Written request -
Pull out every line of the material that contains the string "kern", matching case exactly.

## start

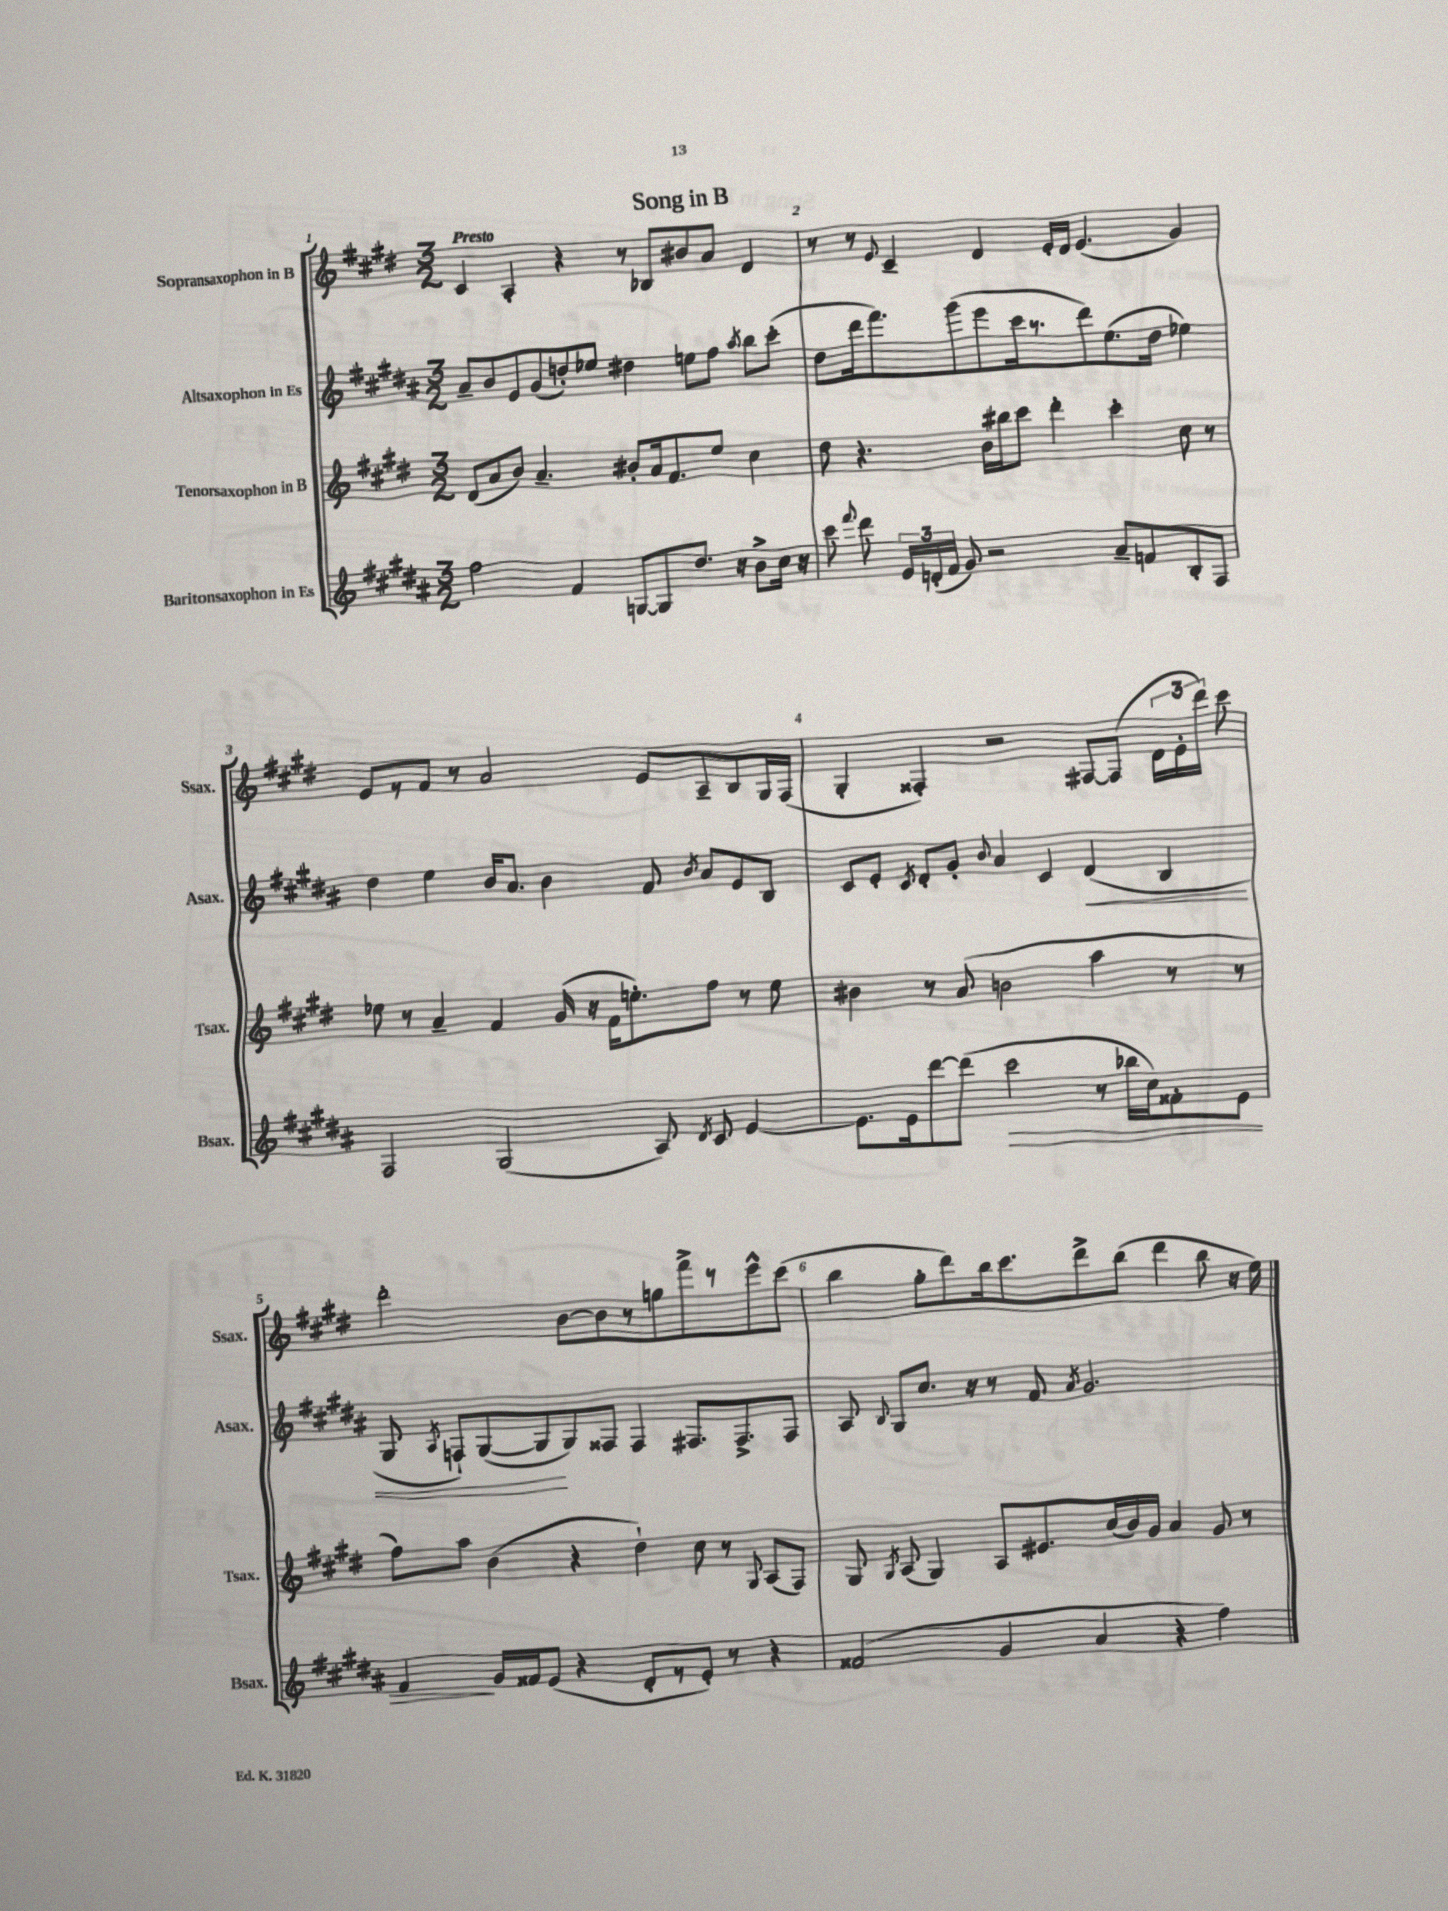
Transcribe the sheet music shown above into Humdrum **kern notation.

**kern	**kern	**kern	**kern
*staff4	*staff3	*staff2	*staff1
*clefG2	*clefG2	*clefG2	*clefG2
*k[f#c#g#d#a#]	*k[f#c#g#d#]	*k[f#c#g#d#a#]	*k[f#c#g#d#]
*M3/2	*M3/2	*M3/2	*M3/2
2ff#\	(8d#/L	8a#~/L	4c#/
.	8a/	8b/	.
.	8b/J)	8e/	4A'/
.	4.a~/	(8g#/	.
4f#/	.	8dd'/)	4r
.	.	8ee-/J	.
[8G/L	8b#'/L	4dd#\	8r
8G/]	16a/k	.	8B-/L
.	8.f#/	.	.
8.dd#/J	.	8ee\L	8b#/
.	8ee/J	8ff#\J	8a/J
16r	.	.	.
.	.	8qaa#/	.
8b^\L	4cc#\	8bb\L	4d#/
16cc#\Jk	.	(8ccc#'\J	.
16r	.	.	.
=	=	=	=
8ccc#\	8dd#\	8dd#\L	8r
8qqfff#/	.	.	.
8ddd#\	4.r	16ddd#\k	8r
.	.	8.fff#\)	.
.	.	.	8qqe/
24e/LL	.	.	4c#~/
(24d'/	.	.	.
24f#/JJ	.	.	.
8g#/)	.	(8ggg#\	.
2r	16b\LL	8eee\	4d#/
.	16bb#\J	.	.
.	8ccc#\J	16ccc#\k	.
.	.	8.r	.
.	4ddd#'\	.	16e'/LL
.	.	.	16d#/JJ
.	.	8ddd#\)	(4.e/
8a#~/L	4ccc#'\	(8.ee\	.
8f/	.	.	.
.	.	16dd#\Jk	.
8B'/	8cc#\	4ee-\)	4g#/)
8F#/J	8r	.	.
=	=	=	=
2F#/	8ee-\	4dd#\	8e/L
.	8r	.	8r
.	4a~/	4ee\	8f#/J
.	.	.	8r
(2G#/	4f#/	16b/LK	2a/
.	.	8.a#/J	.
.	(16g#/	4b\	.
.	16r	.	.
.	16f#\LK	.	.
.	8.ee'\)	.	.
8A#/)	.	8f#/	8e/L
8qd#/	.	8qb/	.
8c#/	8ff#\J	8a#/L	8A~/
[4e/	8r	8e/	8B/
.	8ee\	8B/J	16G#/L
.	.	.	(16F#/JJ
=	=	=	=
8.e\]L	4b#\	8c#/L	4G#'/
.	.	8e'/J	.
16e\k	.	.	.
.	.	8qc#/	.
[8ddd#\	8r	8d#'/L	4F##'/)
(8ddd#\]J	(8a/	8g#'/J	.
.	.	8qqb/	.
2ccc#\	2b\	4a#/	2r
.	.	4c#/	.
8r	4aa\	(4d#/	[8F#/L
16bb-\LL	.	.	(8F#/]J
16cc#\J)	.	.	.
8f##'\	8r	4B/	24d#\LL
.	.	.	24e'\
.	.	.	24ddd#\JJ)
8e\J	8r	.	8ccc#\
=	=	=	=
4f#/	8ff#\L)	8G#/	2ddd#'\
.	.	8qA#/	.
.	8aa\J	8F`/L)	.
16g#/LL	(4b\	([8G#/	.
16f##/J	.	.	.
(8e/J	.	8G#/]	.
4r	4r	8G#/)	[8b\L
.	.	8F##/J	8b\]
8d#'/L	4dd#`\)	4F##/	8r
8r	.	.	8gg\
8e'/J)	8cc#\	8.F#/L	8fff#^\
8r	8r	.	8r
.	.	8.F#^/	.
.	8qqG#/	.	.
4r	(8A/L	.	8eee^^\
.	8F#/J)	8F#/J	(8ccc#\J
=	=	=	=
(2f##/	8G#/	8A#/	4bb\
.	8qG#/	8qqB/	.
.	(8A/	8G#/L	.
.	4G#/)	8.cc#/J	8gg#'\L
.	.	.	8ddd#\)
.	.	16r	.
4g#/	8A/L	8r	16bb\k
.	.	.	8.ccc#\
.	8.e#/	8f#/	.
.	.	8qa#/	.
4a#/	.	2.g#/	8ddd#^\
.	(16cc#/L	.	.
.	16b/)	.	(8bb\J
.	16g#/JJ	.	.
4r	4a/	.	4ddd#\
4ff#\)	8g#/	.	8bb\
.	8r	.	16r
.	.	.	16ee\)
==	==	==	==
*-	*-	*-	*-
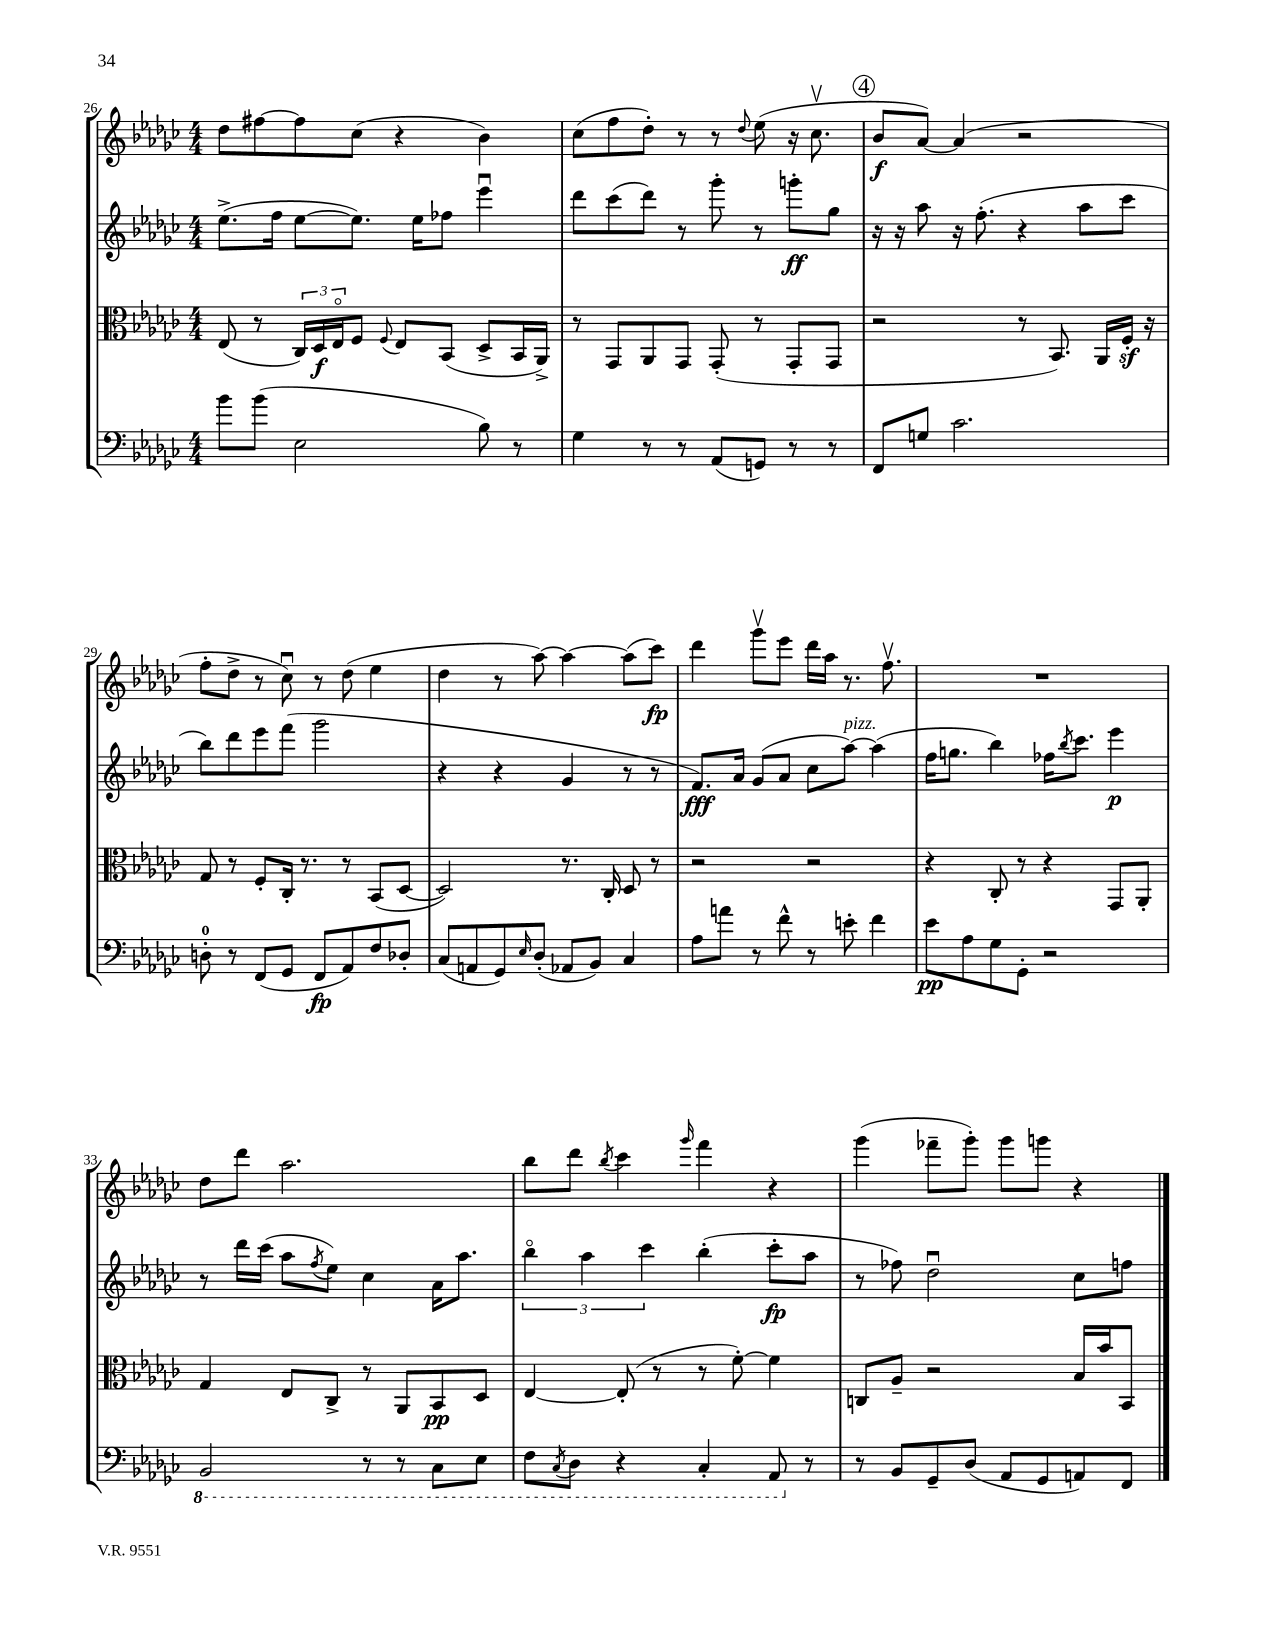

## end

Finished exercise -
Transcribe the sheet music shown above into Humdrum **kern notation.
**kern	**kern	**kern	**kern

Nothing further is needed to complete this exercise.